INPUT MATERIAL section start

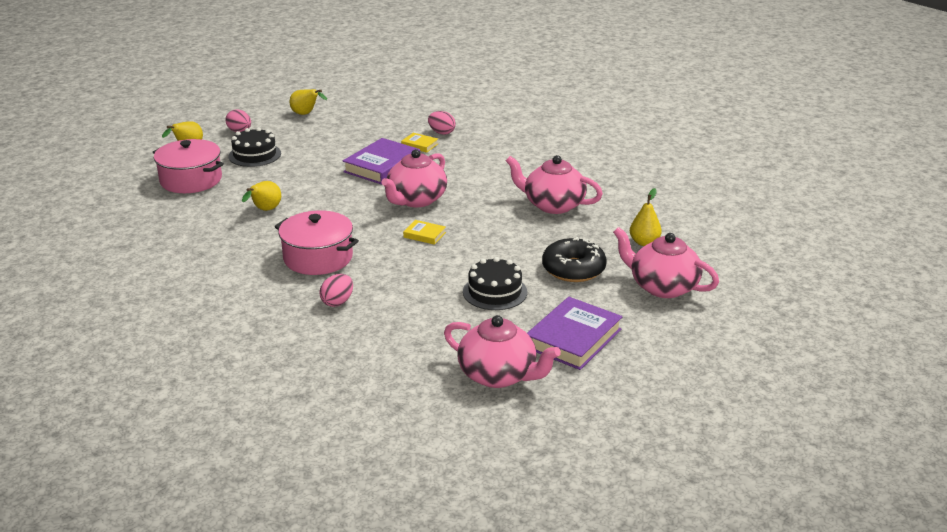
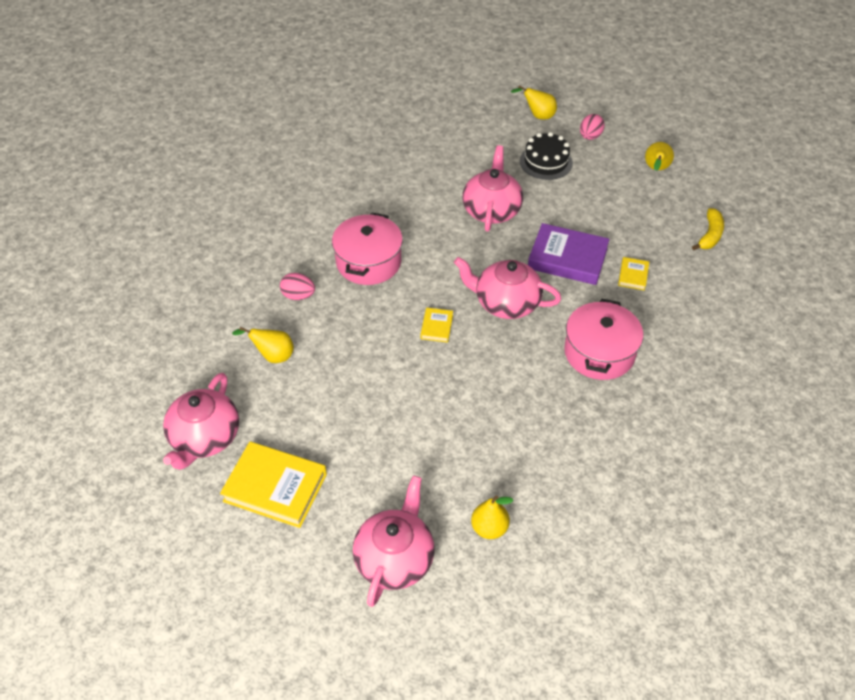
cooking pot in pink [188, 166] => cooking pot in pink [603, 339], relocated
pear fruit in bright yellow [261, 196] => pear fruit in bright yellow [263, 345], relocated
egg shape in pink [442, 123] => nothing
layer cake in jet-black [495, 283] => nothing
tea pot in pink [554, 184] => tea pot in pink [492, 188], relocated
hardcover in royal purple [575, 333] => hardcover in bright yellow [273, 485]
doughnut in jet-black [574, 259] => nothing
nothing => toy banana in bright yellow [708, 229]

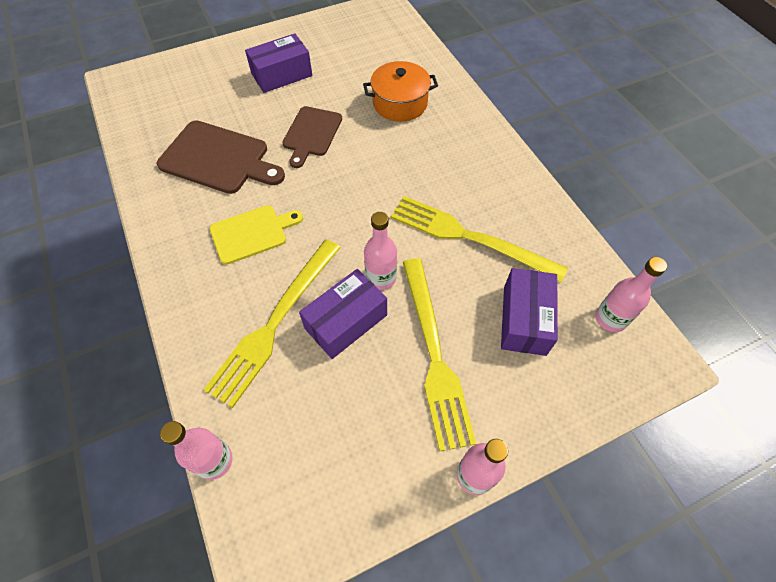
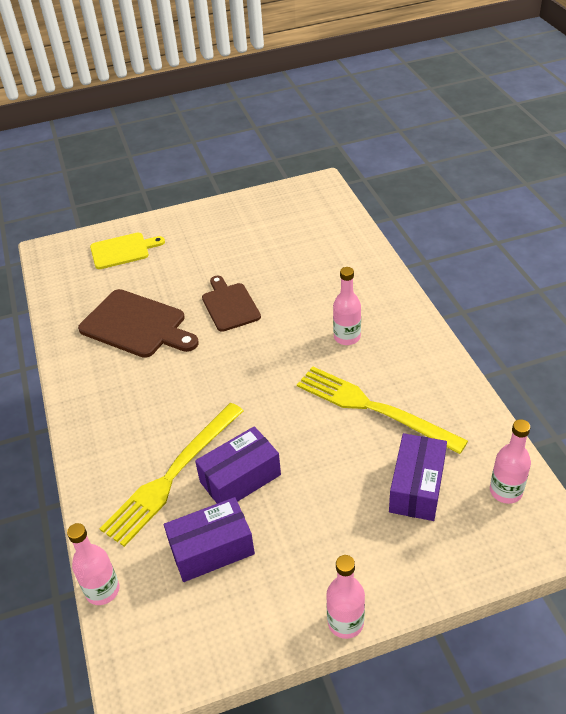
chopping board in bright yellow [256, 235] => chopping board in bright yellow [127, 251], relocated
parcel in royal purple [278, 63] => parcel in royal purple [209, 539], relocated
chopping board in dark brown [312, 137] => chopping board in dark brown [231, 304], 135 degrees clockwise
cooking pot in orange [400, 91] => nothing
drink bottle in pink [380, 251] => drink bottle in pink [347, 306], relocated
table fork in bright yellow [439, 355] => nothing

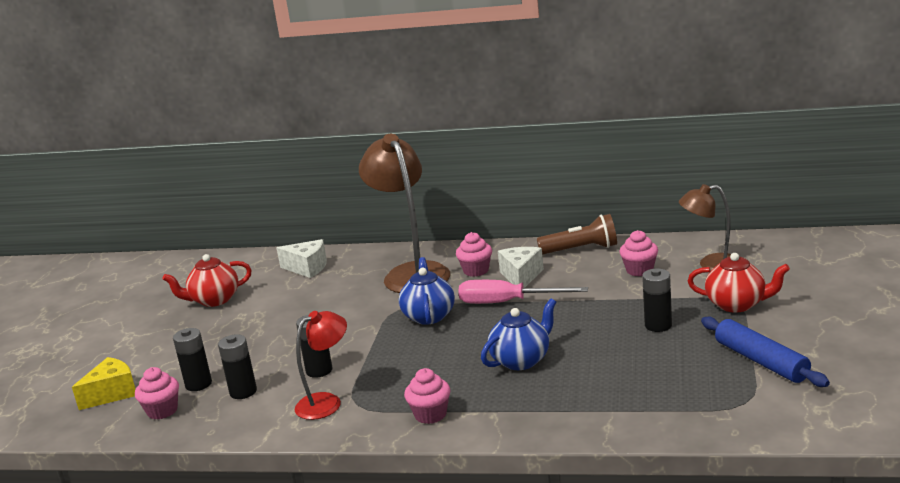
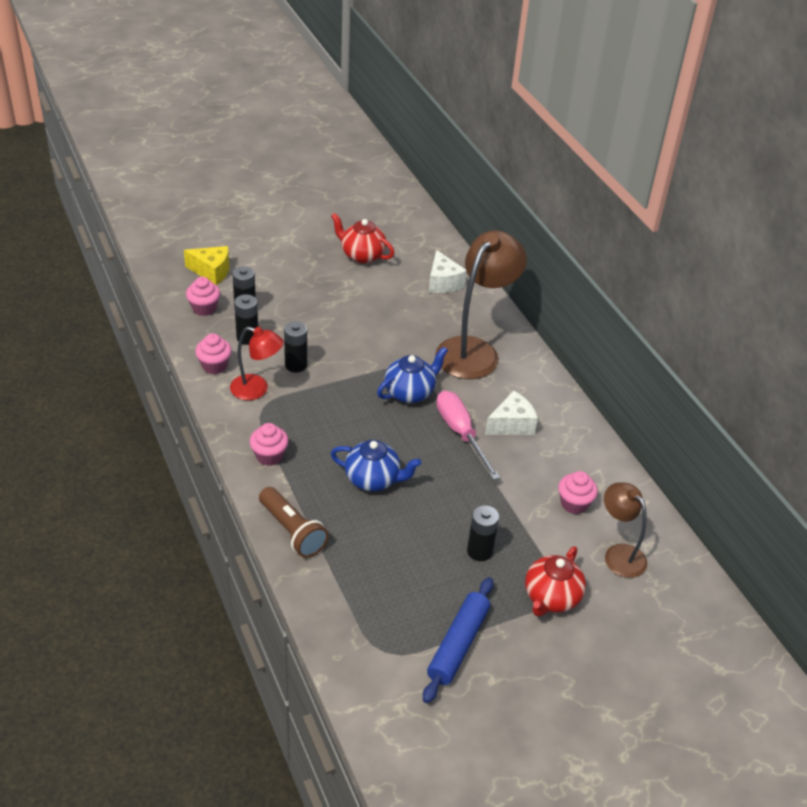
muffin in pink [474, 254] => muffin in pink [213, 353], relocated
torch in dark brown [577, 234] => torch in dark brown [293, 522], relocated
tea pot in crimson [739, 283] => tea pot in crimson [555, 581], 45 degrees clockwise

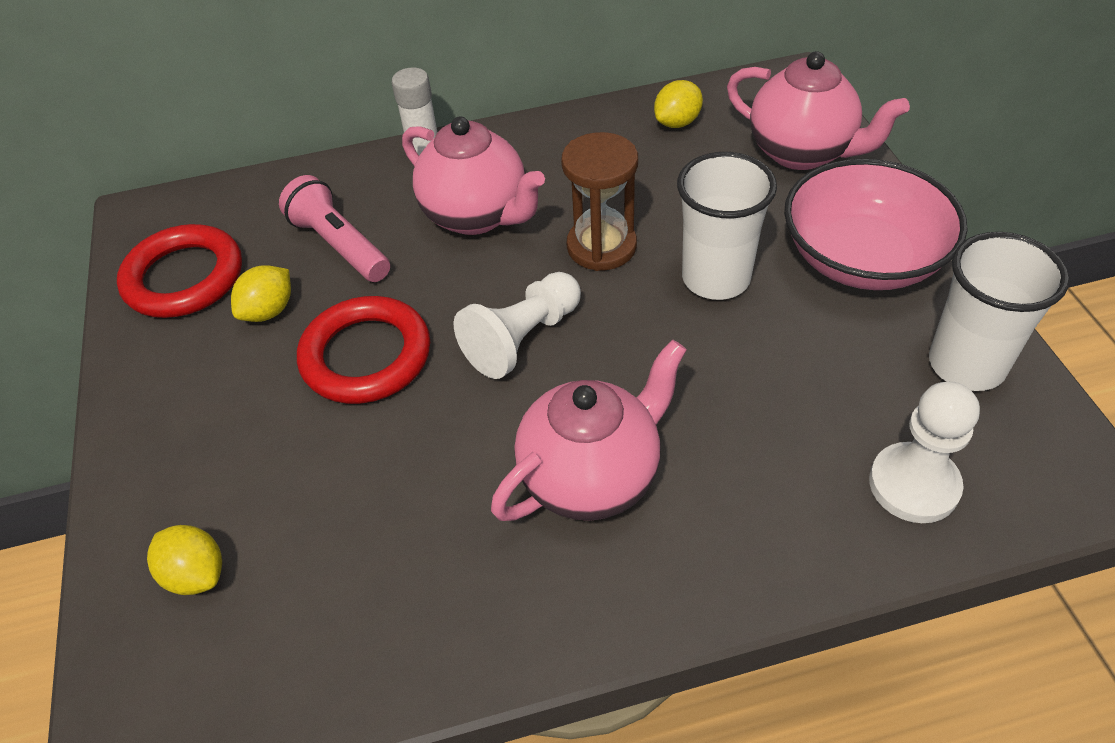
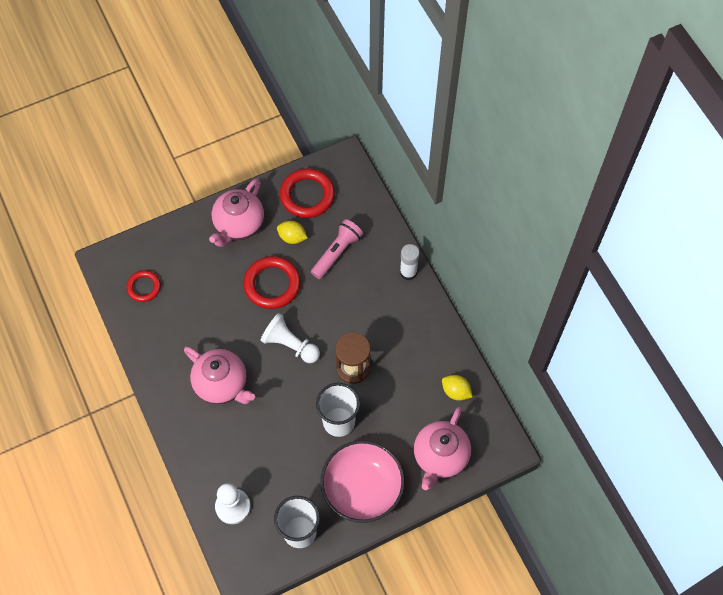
lemon in bright yellow [184, 560] => nothing
tea pot in pink [473, 175] => tea pot in pink [236, 212], relocated
nothing => torus in crimson [143, 286]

INPUT MATERIAL section end

> YOUR GOAL
All lines above with the word "brown" need to be reported.

> RESPONSE
chopping board in dark brown [312, 137] => chopping board in dark brown [231, 304], 135 degrees clockwise
torch in dark brown [577, 234] => torch in dark brown [293, 522], relocated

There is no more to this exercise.